Task prompt:
Quote all of the data below exactly, please.

Material for this task:
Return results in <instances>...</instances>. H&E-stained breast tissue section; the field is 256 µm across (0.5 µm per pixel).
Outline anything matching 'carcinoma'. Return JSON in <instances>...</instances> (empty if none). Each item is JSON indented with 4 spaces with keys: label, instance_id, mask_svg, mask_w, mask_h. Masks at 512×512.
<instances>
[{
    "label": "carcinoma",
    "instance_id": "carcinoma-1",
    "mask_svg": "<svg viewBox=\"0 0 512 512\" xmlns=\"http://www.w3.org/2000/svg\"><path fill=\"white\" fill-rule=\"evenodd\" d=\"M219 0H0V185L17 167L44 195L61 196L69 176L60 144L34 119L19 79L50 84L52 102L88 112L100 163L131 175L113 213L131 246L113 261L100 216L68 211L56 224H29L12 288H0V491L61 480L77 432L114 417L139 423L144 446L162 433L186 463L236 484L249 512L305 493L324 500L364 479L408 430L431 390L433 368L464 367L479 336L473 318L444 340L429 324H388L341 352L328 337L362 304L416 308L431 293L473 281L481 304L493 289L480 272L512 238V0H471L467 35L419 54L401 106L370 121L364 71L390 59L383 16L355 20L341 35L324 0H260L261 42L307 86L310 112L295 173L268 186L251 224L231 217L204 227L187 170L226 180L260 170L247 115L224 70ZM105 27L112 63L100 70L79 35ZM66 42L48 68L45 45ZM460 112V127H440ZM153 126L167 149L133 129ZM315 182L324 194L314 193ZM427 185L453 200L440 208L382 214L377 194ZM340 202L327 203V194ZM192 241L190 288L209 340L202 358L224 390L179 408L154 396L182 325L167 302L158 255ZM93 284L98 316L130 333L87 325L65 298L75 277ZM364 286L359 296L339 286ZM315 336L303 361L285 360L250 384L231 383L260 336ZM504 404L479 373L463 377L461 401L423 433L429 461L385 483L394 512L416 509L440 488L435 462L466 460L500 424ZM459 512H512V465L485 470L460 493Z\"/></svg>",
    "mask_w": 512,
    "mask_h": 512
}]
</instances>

Response:
Return results in <instances>...</instances>. H&E-stained breast tissue section; the field is 256 µm across (0.5 µm per pixel).
Outline anything matching 'carcinoma'. Return JSON in <instances>...</instances> (empty if none). Each item is JSON indented with 4 spaces with keys: label, instance_id, mask_svg, mask_w, mask_h. Masks at 512×512.
<instances>
[{
    "label": "carcinoma",
    "instance_id": "carcinoma-1",
    "mask_svg": "<svg viewBox=\"0 0 512 512\" xmlns=\"http://www.w3.org/2000/svg\"><path fill=\"white\" fill-rule=\"evenodd\" d=\"M219 0H0V185L17 167L44 195L61 196L69 176L60 144L34 119L19 79L50 84L52 102L88 112L100 163L131 175L113 213L131 246L113 261L100 216L68 211L56 224H29L12 288H0V491L61 480L77 432L114 417L139 423L144 446L162 433L186 463L236 484L249 512L305 493L324 500L364 479L408 430L431 390L433 368L464 367L479 336L473 318L444 340L429 324H388L341 352L328 337L362 304L416 308L431 293L473 281L481 304L493 289L480 272L512 238V0H471L467 35L419 54L401 106L370 121L364 71L390 59L383 16L355 20L341 35L324 0H260L261 42L307 86L310 112L295 173L268 186L251 224L231 217L204 227L187 170L226 180L260 170L247 115L224 70ZM105 27L112 63L100 70L79 35ZM66 42L48 68L45 45ZM460 112V127H440ZM153 126L167 149L133 129ZM315 182L324 194L314 193ZM427 185L453 200L440 208L382 214L377 194ZM340 202L327 203V194ZM192 241L190 288L209 340L202 358L224 390L179 408L154 396L182 325L167 302L158 255ZM93 284L98 316L130 333L87 325L65 298L75 277ZM364 286L359 296L339 286ZM315 336L303 361L285 360L250 384L231 383L260 336ZM504 404L479 373L463 377L461 401L423 433L429 461L385 483L394 512L416 509L440 488L435 462L466 460L500 424ZM459 512H512V465L485 470L460 493Z\"/></svg>",
    "mask_w": 512,
    "mask_h": 512
}]
</instances>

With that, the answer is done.